● **Data in this exercise**
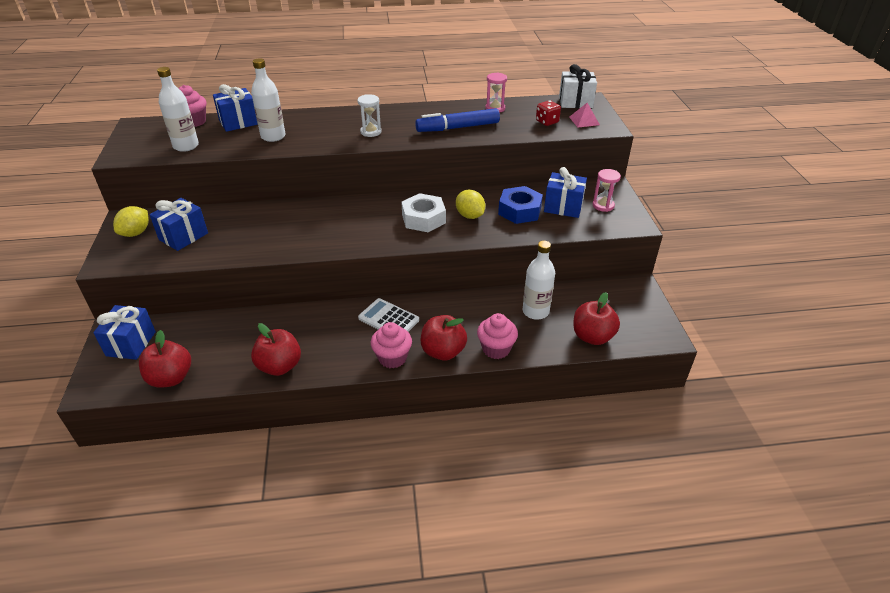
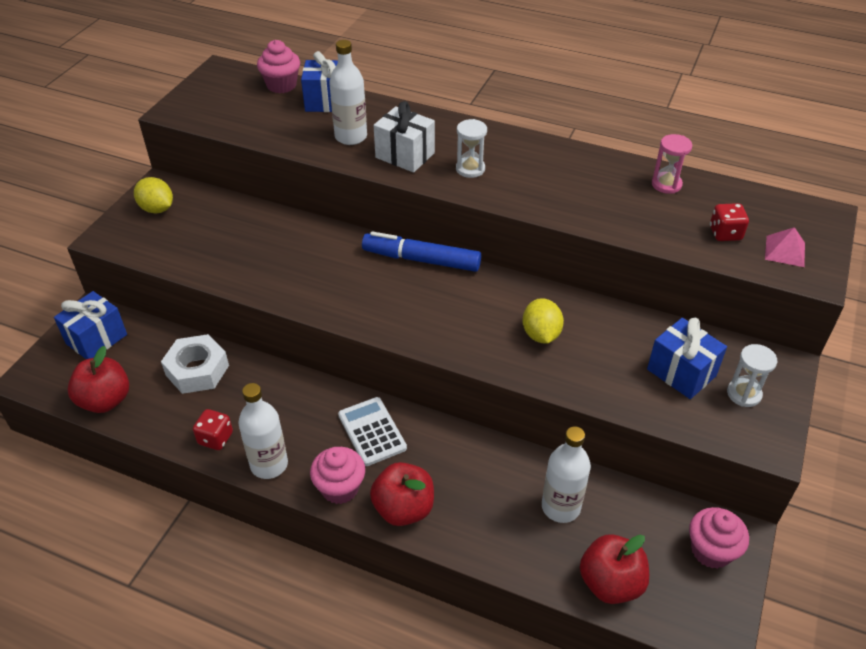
camera: 30 degrees right, 5 degrees up
(136, 233) = (157, 209): yellow lemon -> yellow lemon turned 75 degrees clockwise
(183, 236) = (199, 232): blue gift -> none
(186, 146) = (249, 119): white bottle -> white bottle (269, 464)
(279, 366) = (215, 438): red apple -> red dice
(423, 219) = (478, 315): white nut -> white nut (197, 370)
(458, 127) = (588, 200): blue marker -> blue marker (421, 260)
(496, 349) = (470, 537): pink cupcake -> pink cupcake (711, 550)
(519, 211) = (614, 354): blue nut -> none
(575, 102) = (798, 212): white gift -> white gift (405, 155)
(603, 205) = (744, 394): pink hourglass -> white hourglass

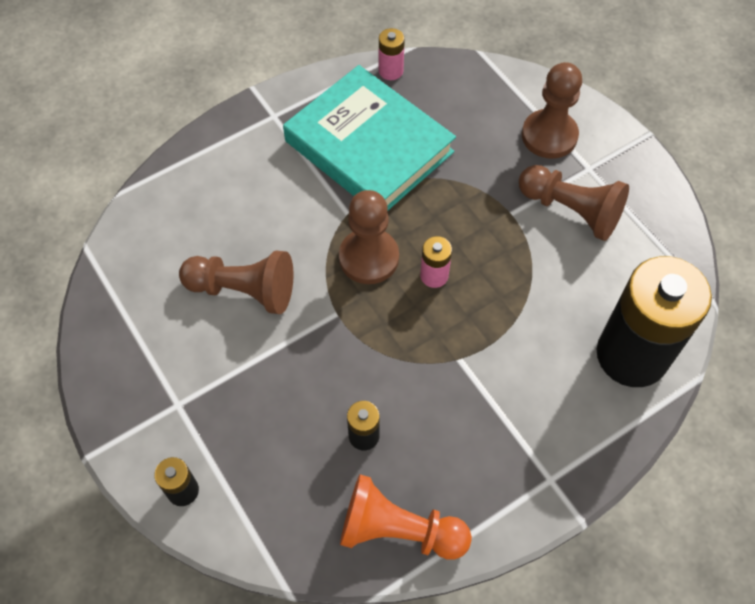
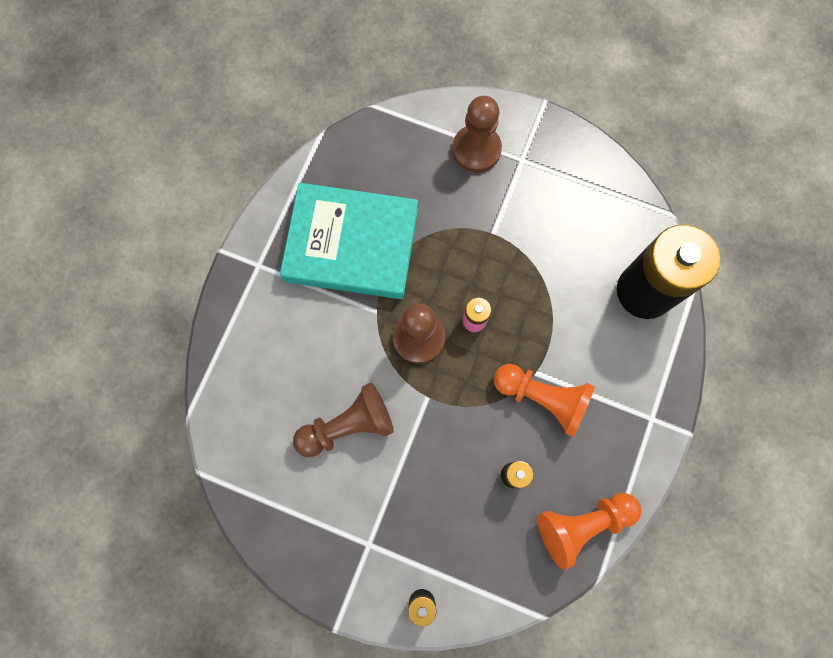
camera: 35 degrees left, 15 degrees up
(391, 71) = (320, 167): pink battery -> none
(449, 386) = (543, 398): none -> orange pawn
(571, 210) = (533, 203): brown pawn -> none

● **About this exercise**
The reply must contain every entry above, exactly as written, and none of the pictures.

● **Finished exercise**
camera: 30 degrees right, 5 degrees up
(136, 233) = (157, 209): yellow lemon -> yellow lemon turned 75 degrees clockwise
(183, 236) = (199, 232): blue gift -> none
(186, 146) = (249, 119): white bottle -> white bottle (269, 464)
(279, 366) = (215, 438): red apple -> red dice
(423, 219) = (478, 315): white nut -> white nut (197, 370)
(458, 127) = (588, 200): blue marker -> blue marker (421, 260)
(496, 349) = (470, 537): pink cupcake -> pink cupcake (711, 550)
(519, 211) = (614, 354): blue nut -> none
(575, 102) = (798, 212): white gift -> white gift (405, 155)
(603, 205) = (744, 394): pink hourglass -> white hourglass

camera: 35 degrees left, 15 degrees up
(391, 71) = (320, 167): pink battery -> none
(449, 386) = (543, 398): none -> orange pawn
(571, 210) = (533, 203): brown pawn -> none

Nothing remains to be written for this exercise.